Required work: Convert the stretch of the listing from the line containing "Guillaume (730, 260)" through the line containing "nick is located at coordinates (385, 910)." into a numbered list, leaving out blank lines.
# start of Records to use
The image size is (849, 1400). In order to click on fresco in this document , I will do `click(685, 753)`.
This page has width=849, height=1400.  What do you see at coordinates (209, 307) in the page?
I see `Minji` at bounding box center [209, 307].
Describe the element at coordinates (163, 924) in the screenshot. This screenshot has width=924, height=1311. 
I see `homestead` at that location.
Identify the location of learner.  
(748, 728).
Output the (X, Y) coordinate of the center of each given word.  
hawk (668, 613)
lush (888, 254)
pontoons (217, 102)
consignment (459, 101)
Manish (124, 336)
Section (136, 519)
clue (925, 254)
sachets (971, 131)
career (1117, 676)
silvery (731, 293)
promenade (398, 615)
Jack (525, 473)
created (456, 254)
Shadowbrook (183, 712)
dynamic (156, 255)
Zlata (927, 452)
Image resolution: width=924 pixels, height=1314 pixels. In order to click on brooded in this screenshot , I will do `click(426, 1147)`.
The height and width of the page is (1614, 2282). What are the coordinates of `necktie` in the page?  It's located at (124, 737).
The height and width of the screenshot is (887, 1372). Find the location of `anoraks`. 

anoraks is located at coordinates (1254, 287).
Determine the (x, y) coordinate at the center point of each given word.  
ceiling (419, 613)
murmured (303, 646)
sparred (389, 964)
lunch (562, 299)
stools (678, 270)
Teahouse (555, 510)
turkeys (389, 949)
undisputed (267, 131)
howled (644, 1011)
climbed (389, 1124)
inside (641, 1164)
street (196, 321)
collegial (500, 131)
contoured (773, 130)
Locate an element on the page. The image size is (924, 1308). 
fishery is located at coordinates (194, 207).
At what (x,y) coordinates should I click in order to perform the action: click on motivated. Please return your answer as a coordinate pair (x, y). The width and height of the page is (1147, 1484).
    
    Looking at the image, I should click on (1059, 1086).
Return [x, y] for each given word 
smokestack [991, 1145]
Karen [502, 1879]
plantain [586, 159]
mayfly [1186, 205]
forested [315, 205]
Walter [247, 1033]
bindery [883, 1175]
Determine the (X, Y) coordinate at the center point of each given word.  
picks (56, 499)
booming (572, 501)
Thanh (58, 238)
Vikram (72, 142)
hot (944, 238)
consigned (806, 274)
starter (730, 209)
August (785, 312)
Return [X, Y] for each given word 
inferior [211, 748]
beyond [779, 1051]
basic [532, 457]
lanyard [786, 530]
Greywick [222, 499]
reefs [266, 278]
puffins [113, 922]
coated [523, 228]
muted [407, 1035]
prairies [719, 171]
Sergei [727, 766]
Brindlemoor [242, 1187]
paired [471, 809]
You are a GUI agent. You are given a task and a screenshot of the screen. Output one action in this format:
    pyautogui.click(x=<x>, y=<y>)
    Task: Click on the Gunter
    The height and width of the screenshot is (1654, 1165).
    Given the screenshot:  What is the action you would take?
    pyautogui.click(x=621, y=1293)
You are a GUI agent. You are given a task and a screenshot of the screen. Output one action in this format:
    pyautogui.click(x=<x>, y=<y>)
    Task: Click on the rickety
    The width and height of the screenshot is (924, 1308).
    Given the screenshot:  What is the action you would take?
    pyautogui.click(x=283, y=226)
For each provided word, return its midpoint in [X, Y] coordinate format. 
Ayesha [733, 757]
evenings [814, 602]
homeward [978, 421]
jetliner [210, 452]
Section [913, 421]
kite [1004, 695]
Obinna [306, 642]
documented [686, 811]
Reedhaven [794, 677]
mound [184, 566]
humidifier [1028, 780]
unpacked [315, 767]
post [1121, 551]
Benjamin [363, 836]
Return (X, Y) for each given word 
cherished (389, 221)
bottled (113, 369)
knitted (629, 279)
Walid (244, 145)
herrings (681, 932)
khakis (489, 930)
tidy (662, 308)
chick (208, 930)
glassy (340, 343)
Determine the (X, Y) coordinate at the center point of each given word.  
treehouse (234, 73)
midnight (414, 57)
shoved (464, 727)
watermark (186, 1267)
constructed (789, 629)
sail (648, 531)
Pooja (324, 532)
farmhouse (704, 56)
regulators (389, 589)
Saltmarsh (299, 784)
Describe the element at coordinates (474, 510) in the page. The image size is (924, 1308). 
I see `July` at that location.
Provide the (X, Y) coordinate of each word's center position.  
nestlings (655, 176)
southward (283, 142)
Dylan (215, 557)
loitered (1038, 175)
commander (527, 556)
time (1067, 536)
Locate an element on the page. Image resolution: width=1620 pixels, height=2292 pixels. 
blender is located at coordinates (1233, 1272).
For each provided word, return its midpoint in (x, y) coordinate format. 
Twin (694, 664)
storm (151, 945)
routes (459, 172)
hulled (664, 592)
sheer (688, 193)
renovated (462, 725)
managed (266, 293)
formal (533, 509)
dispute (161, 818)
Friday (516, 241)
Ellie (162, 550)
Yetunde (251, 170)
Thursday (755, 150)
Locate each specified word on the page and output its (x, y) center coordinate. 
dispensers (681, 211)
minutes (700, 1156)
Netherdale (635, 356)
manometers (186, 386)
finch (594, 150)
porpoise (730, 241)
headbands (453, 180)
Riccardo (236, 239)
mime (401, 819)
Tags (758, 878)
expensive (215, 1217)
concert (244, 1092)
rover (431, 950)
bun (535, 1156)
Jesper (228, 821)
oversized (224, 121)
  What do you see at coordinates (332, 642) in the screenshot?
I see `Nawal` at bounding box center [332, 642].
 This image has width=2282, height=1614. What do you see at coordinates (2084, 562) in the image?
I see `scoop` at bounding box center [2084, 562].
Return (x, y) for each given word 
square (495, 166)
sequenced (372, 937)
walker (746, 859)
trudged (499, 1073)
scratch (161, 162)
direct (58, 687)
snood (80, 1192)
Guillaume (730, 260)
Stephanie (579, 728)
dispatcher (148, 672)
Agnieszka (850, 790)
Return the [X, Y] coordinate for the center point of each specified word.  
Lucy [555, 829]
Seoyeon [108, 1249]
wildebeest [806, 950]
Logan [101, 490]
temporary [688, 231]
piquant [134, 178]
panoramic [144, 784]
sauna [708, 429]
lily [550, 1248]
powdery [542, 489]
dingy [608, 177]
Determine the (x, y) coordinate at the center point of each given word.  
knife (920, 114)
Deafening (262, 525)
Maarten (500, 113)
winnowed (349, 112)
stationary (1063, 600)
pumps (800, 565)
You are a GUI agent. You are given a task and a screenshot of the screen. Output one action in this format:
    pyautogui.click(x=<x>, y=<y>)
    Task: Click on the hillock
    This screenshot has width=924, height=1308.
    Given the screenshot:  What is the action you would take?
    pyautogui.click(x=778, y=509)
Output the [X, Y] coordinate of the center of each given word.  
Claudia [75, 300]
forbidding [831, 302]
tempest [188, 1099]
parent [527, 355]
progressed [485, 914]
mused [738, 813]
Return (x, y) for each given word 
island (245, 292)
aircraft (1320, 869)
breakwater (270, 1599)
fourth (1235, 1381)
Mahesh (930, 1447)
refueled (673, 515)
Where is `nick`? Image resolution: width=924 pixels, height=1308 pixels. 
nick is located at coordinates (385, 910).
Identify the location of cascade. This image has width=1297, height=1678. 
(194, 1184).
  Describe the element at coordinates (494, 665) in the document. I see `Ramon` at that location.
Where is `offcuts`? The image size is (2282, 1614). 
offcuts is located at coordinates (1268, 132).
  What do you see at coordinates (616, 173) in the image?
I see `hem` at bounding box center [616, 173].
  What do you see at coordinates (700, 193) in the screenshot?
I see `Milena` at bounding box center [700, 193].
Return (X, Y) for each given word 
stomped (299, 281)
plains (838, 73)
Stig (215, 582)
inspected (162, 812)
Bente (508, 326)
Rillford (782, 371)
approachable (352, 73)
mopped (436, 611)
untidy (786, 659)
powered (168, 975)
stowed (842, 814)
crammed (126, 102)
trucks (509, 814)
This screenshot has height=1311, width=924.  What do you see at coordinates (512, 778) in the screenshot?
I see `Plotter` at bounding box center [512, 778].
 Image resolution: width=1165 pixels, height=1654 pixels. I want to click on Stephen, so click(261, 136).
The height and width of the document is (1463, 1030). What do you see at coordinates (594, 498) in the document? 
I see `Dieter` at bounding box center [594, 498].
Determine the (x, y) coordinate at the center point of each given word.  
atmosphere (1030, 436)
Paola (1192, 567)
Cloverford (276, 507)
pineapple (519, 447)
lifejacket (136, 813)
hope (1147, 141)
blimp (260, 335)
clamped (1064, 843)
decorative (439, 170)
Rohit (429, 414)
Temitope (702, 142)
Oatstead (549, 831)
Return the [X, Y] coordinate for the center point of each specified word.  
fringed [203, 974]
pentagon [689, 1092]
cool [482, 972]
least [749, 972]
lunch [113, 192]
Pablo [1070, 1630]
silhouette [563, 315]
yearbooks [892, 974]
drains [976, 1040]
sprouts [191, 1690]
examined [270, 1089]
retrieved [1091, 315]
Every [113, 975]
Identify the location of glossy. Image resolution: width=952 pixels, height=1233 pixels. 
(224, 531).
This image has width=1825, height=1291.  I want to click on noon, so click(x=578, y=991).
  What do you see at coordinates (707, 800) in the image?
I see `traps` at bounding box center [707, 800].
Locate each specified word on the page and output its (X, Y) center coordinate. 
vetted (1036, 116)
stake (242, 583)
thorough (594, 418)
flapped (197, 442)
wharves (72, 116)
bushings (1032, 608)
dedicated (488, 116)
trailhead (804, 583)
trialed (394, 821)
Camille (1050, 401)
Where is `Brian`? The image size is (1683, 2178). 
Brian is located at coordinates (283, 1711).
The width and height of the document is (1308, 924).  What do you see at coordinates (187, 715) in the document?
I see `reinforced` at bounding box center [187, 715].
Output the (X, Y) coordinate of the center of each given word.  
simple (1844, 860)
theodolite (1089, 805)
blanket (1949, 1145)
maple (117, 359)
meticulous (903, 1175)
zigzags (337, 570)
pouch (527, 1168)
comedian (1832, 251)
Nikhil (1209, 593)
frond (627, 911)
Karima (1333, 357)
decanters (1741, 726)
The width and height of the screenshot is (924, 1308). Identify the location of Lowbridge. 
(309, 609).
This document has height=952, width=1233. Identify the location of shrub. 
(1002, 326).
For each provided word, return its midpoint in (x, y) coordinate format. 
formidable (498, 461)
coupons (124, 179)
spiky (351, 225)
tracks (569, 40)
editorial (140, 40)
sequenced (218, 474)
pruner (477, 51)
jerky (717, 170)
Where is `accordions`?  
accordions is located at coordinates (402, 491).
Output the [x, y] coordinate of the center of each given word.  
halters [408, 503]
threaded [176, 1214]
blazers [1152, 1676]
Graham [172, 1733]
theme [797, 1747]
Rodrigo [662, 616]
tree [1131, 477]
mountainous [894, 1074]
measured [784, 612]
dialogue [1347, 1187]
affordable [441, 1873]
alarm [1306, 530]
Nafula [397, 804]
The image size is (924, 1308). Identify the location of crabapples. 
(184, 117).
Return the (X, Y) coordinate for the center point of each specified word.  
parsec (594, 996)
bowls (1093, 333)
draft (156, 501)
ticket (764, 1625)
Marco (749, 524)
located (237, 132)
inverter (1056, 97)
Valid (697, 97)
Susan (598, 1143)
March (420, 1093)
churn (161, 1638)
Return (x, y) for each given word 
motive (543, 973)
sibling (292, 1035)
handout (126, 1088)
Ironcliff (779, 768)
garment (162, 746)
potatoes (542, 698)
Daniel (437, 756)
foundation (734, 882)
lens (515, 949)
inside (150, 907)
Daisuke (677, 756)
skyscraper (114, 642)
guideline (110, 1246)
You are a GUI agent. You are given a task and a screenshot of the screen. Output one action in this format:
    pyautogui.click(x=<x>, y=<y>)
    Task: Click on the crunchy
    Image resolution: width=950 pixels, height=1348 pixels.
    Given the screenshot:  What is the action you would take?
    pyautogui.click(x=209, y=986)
# end of Records to use
Final result:
1. Guillaume (730, 260)
2. Stephanie (579, 728)
3. dispatcher (148, 672)
4. Agnieszka (850, 790)
5. Return the [X, Y] coordinate for the center point of each specified word.  
6. Lucy [555, 829]
7. Seoyeon [108, 1249]
8. wildebeest [806, 950]
9. Logan [101, 490]
10. temporary [688, 231]
11. piquant [134, 178]
12. panoramic [144, 784]
13. sauna [708, 429]
14. lily [550, 1248]
15. powdery [542, 489]
16. dingy [608, 177]
17. Determine the (x, y) coordinate at the center point of each given word.  
18. knife (920, 114)
19. Deafening (262, 525)
20. Maarten (500, 113)
21. winnowed (349, 112)
22. stationary (1063, 600)
23. pumps (800, 565)
24. You are a GUI agent. You are given a task and a screenshot of the screen. Output one action in this format:
25.     pyautogui.click(x=<x>, y=<y>)
26.     Task: Click on the hillock
27.     This screenshot has width=924, height=1308.
28.     Given the screenshot:  What is the action you would take?
29.     pyautogui.click(x=778, y=509)
30. Output the [X, Y] coordinate of the center of each given word.  
31. Claudia [75, 300]
32. forbidding [831, 302]
33. tempest [188, 1099]
34. parent [527, 355]
35. progressed [485, 914]
36. mused [738, 813]
37. Return (x, y) for each given word 
38. island (245, 292)
39. aircraft (1320, 869)
40. breakwater (270, 1599)
41. fourth (1235, 1381)
42. Mahesh (930, 1447)
43. refueled (673, 515)
44. Where is `nick`? Image resolution: width=924 pixels, height=1308 pixels. 
45. nick is located at coordinates (385, 910).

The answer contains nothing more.